→ **Provided information**:

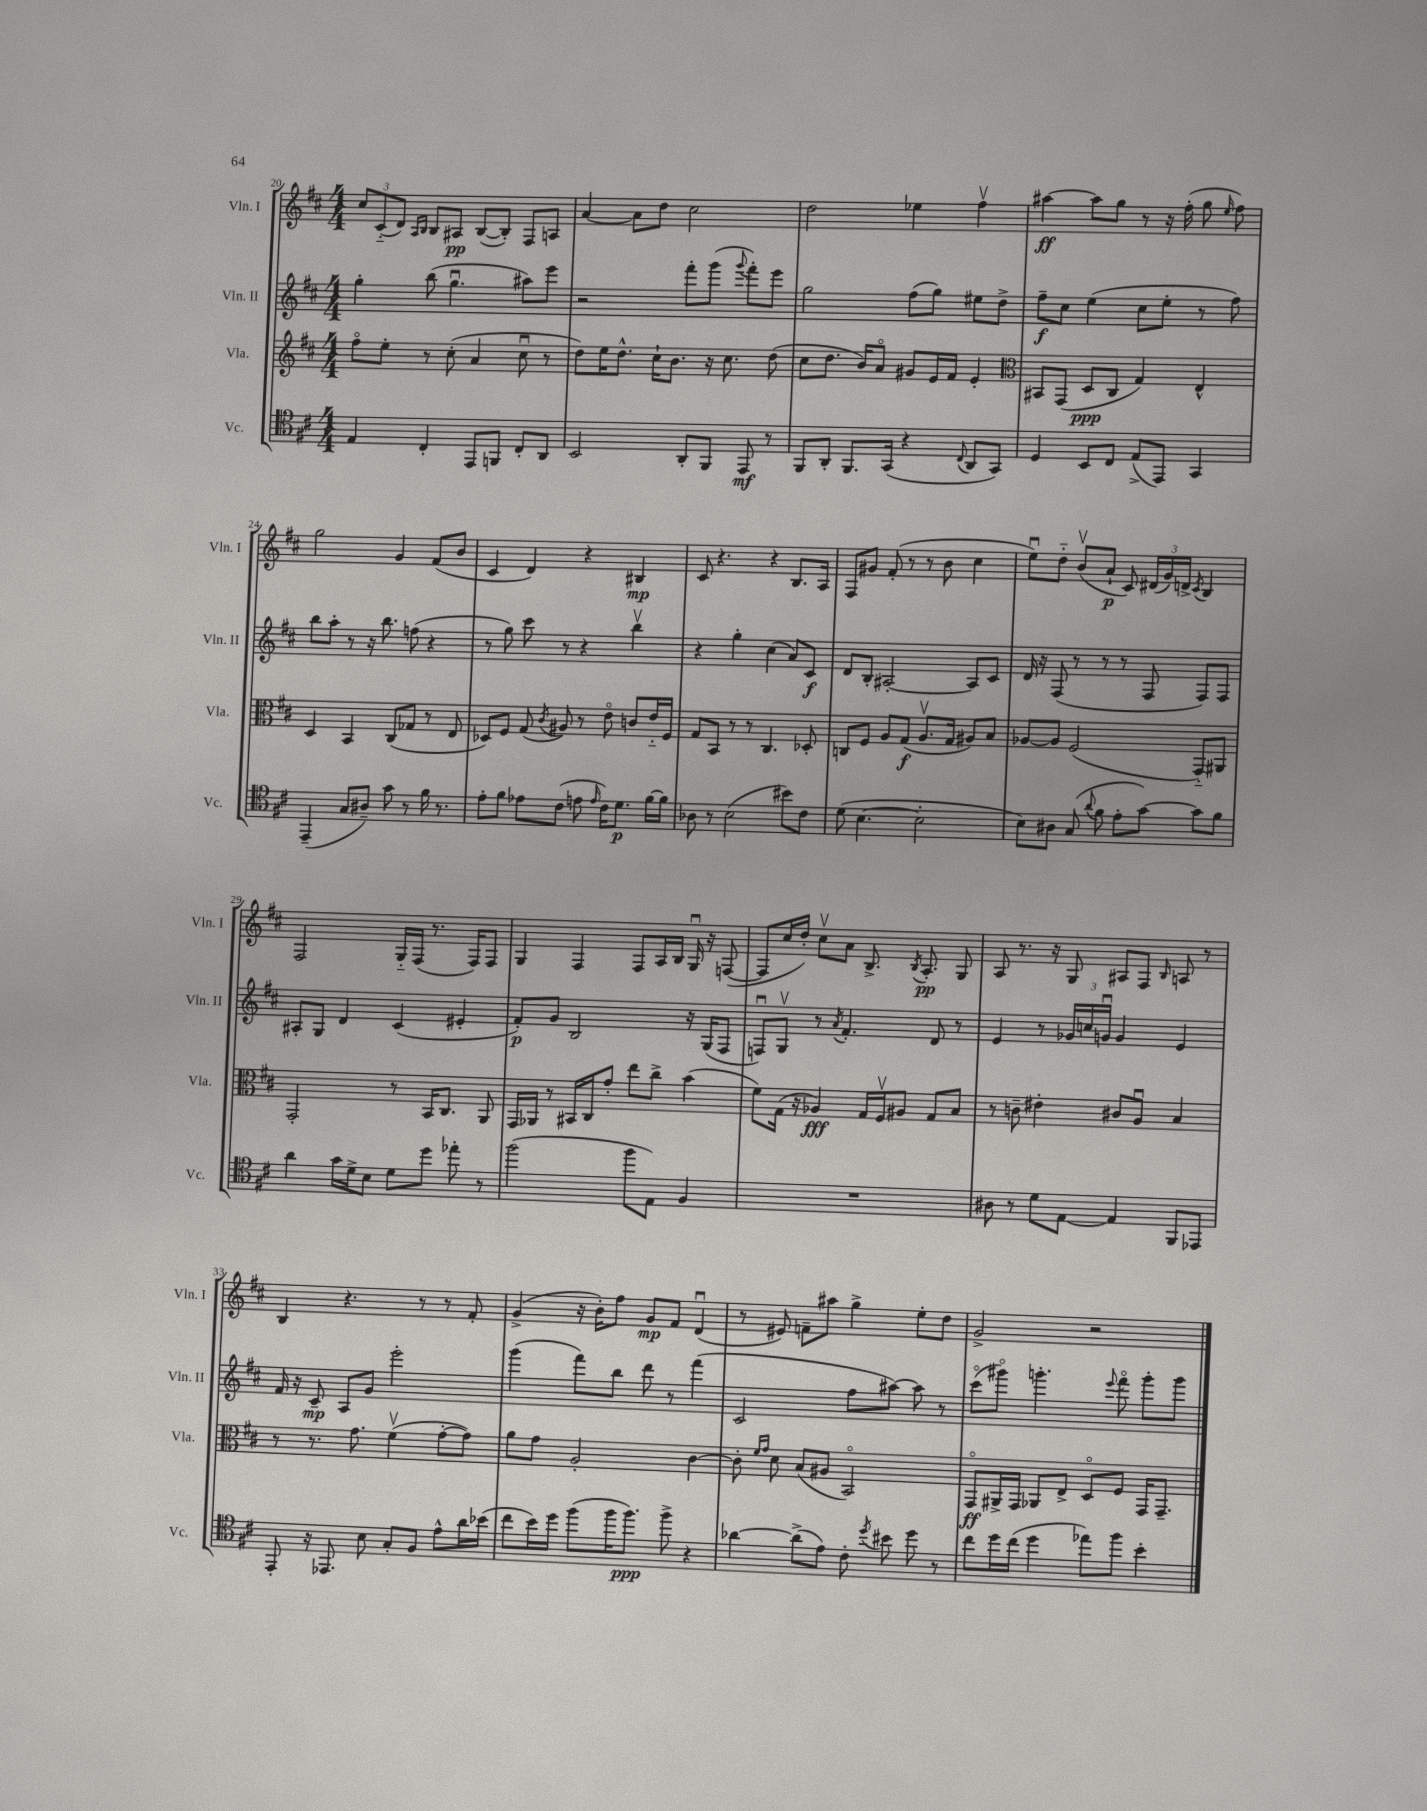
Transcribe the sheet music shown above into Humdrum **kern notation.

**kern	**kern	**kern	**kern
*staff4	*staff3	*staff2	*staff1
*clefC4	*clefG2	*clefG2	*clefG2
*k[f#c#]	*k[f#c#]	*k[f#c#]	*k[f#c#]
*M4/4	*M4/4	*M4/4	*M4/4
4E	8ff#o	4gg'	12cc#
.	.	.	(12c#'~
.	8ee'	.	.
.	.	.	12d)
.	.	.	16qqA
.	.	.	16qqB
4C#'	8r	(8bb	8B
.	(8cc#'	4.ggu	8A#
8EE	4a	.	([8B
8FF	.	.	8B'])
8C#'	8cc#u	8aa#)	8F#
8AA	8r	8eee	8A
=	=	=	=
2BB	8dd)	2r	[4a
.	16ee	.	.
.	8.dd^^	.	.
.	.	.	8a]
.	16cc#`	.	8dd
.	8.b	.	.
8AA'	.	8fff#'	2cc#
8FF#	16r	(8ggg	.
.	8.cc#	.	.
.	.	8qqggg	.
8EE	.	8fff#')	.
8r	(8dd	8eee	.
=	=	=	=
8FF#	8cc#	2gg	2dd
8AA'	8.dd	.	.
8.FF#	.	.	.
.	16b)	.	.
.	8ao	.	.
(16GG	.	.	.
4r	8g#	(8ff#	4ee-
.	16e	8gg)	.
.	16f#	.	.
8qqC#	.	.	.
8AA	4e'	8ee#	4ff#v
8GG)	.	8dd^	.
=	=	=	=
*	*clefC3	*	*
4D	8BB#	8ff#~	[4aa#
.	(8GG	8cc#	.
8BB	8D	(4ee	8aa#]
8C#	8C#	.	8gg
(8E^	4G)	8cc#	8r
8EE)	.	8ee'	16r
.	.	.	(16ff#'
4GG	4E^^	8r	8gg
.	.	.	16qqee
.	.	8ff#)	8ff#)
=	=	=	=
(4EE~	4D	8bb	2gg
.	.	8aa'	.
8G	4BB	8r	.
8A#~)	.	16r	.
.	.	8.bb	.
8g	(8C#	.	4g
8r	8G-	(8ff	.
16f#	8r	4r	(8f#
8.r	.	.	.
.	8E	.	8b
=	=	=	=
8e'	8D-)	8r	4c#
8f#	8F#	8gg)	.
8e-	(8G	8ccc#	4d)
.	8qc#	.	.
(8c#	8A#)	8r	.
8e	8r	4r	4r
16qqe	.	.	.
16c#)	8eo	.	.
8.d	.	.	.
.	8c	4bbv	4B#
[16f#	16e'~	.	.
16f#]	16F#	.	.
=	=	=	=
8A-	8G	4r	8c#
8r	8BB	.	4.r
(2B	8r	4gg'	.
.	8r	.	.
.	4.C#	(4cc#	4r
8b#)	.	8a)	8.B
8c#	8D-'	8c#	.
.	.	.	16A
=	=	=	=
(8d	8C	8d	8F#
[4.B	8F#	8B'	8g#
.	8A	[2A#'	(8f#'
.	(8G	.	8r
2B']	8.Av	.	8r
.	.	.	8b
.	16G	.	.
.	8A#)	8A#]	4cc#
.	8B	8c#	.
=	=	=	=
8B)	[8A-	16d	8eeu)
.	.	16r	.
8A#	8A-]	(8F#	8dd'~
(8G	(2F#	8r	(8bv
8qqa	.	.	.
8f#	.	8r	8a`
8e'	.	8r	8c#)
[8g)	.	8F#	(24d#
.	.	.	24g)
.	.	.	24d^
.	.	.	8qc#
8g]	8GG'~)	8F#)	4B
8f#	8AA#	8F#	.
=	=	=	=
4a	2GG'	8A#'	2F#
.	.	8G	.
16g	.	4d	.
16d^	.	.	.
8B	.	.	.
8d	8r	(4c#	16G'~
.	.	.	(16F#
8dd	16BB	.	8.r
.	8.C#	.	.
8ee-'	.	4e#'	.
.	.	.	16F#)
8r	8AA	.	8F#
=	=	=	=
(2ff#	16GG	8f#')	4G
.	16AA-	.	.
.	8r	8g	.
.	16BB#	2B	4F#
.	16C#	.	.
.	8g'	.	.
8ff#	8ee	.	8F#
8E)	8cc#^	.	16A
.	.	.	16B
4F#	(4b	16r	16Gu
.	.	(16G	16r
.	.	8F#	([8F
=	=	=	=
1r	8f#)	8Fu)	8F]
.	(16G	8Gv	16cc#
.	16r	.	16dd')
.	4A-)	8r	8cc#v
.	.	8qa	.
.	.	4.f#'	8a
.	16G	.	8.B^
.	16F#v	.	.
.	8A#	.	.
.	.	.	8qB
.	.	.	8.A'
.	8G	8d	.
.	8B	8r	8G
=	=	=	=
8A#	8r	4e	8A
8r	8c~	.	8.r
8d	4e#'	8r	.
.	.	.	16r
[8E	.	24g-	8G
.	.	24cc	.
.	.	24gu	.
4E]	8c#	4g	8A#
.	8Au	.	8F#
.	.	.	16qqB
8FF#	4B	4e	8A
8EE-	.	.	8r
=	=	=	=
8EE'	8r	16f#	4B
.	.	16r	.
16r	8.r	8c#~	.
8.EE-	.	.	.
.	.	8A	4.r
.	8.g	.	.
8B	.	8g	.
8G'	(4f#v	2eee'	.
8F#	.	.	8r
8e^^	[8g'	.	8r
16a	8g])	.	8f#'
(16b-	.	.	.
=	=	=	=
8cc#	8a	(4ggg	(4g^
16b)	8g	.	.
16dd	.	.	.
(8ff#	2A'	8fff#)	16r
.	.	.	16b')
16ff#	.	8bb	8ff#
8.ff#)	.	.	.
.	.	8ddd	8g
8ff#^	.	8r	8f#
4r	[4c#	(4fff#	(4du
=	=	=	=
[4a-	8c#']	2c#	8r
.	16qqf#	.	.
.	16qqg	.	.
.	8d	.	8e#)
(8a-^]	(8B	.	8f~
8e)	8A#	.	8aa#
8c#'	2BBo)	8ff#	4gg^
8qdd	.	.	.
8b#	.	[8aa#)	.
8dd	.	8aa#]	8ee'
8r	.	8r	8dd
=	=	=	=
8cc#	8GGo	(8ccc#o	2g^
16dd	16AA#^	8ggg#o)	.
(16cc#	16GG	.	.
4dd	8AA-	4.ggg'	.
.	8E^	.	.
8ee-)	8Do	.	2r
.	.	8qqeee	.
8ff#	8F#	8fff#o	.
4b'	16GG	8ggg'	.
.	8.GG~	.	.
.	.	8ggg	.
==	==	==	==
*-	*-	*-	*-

==

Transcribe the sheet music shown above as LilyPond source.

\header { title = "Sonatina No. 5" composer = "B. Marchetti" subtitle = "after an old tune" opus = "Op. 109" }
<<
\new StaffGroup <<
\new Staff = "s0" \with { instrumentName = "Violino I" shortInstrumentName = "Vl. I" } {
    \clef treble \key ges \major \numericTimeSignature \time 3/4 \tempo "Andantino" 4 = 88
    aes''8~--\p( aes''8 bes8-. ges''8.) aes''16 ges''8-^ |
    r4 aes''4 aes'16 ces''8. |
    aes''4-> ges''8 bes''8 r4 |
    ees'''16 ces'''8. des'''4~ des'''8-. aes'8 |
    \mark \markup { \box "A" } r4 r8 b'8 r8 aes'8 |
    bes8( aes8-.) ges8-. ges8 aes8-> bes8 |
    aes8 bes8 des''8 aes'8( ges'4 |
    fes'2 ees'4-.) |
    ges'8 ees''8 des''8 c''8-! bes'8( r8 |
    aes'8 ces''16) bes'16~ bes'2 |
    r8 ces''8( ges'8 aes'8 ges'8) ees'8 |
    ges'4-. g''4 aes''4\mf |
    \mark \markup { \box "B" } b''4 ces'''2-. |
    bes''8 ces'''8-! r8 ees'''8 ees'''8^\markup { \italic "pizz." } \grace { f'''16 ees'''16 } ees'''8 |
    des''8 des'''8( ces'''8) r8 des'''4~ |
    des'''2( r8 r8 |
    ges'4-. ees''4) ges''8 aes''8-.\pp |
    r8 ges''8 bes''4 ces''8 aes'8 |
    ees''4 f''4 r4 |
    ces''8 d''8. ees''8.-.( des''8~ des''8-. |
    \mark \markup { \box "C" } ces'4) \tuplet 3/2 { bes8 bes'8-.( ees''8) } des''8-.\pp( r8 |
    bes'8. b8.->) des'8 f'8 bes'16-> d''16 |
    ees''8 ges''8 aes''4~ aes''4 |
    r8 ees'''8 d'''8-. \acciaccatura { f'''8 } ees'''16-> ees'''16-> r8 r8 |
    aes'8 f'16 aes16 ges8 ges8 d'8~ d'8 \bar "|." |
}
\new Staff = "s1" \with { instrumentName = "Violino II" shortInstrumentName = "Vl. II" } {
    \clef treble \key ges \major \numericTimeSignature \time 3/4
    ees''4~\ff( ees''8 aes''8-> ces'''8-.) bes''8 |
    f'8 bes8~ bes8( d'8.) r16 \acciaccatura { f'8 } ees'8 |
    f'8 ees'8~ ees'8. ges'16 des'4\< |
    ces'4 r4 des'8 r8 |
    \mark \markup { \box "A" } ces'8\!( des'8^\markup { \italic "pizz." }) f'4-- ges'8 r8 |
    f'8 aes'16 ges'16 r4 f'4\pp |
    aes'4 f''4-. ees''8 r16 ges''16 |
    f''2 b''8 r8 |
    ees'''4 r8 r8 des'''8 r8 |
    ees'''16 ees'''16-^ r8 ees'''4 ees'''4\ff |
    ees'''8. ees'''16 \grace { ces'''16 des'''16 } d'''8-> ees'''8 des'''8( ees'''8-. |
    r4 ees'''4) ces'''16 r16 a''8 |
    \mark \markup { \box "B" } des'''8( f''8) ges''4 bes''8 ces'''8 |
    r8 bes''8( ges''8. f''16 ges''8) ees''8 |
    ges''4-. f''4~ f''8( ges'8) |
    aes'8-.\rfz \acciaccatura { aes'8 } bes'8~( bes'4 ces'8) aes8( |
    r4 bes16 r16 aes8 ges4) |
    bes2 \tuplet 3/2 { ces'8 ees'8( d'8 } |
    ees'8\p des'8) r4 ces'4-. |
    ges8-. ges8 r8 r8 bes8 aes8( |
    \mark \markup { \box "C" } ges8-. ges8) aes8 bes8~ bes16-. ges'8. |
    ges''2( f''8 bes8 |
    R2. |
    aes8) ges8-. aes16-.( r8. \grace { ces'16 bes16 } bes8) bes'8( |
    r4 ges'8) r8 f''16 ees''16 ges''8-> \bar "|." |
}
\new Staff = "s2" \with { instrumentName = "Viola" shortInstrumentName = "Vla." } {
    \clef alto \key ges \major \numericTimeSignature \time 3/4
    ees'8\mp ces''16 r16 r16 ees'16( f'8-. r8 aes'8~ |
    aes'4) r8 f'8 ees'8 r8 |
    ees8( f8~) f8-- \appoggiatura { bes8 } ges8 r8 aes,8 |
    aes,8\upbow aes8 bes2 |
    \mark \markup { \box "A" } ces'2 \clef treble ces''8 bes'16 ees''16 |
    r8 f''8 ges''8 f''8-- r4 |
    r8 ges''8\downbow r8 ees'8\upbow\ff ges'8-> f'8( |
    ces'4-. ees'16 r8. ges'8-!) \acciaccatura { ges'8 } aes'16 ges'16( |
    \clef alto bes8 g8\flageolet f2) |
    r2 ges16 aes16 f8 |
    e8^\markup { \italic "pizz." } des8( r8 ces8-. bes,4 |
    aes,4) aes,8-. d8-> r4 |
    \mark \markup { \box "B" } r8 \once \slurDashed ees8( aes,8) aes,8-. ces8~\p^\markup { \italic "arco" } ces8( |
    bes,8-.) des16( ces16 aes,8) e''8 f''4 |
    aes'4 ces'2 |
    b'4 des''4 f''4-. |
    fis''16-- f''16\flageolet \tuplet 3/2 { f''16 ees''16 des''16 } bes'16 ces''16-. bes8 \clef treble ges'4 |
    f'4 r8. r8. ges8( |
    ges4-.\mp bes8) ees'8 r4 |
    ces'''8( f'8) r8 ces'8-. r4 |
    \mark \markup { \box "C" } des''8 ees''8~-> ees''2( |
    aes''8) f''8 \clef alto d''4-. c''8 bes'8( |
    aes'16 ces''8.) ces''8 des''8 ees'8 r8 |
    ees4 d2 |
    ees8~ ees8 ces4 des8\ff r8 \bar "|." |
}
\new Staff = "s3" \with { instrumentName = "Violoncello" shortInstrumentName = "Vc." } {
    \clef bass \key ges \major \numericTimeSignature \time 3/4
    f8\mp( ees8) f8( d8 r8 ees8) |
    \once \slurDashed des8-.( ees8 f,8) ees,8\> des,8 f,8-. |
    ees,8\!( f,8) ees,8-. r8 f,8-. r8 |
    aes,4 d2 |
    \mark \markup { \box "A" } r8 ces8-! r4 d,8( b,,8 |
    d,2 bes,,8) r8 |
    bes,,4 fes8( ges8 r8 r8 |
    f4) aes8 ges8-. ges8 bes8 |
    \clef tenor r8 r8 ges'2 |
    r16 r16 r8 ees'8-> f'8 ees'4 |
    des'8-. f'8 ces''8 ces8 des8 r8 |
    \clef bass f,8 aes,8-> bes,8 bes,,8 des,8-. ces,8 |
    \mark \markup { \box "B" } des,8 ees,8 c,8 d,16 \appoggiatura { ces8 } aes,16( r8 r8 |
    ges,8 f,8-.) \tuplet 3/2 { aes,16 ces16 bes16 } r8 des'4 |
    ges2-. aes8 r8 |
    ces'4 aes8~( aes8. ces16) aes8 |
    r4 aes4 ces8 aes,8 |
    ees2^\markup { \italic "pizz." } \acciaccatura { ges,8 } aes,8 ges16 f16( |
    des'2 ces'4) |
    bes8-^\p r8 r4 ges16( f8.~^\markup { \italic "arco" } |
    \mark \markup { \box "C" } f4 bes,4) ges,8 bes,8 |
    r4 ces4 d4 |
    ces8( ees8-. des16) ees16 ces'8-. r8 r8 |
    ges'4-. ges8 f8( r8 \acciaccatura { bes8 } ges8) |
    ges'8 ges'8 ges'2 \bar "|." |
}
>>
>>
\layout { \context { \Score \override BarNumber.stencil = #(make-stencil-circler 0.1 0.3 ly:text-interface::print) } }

→ **To be done**: State how many lines of the records contain the string "pizz", treating uppercase and lowercase letters as distinct. Give only the number.

→ **Exercise solution**: 4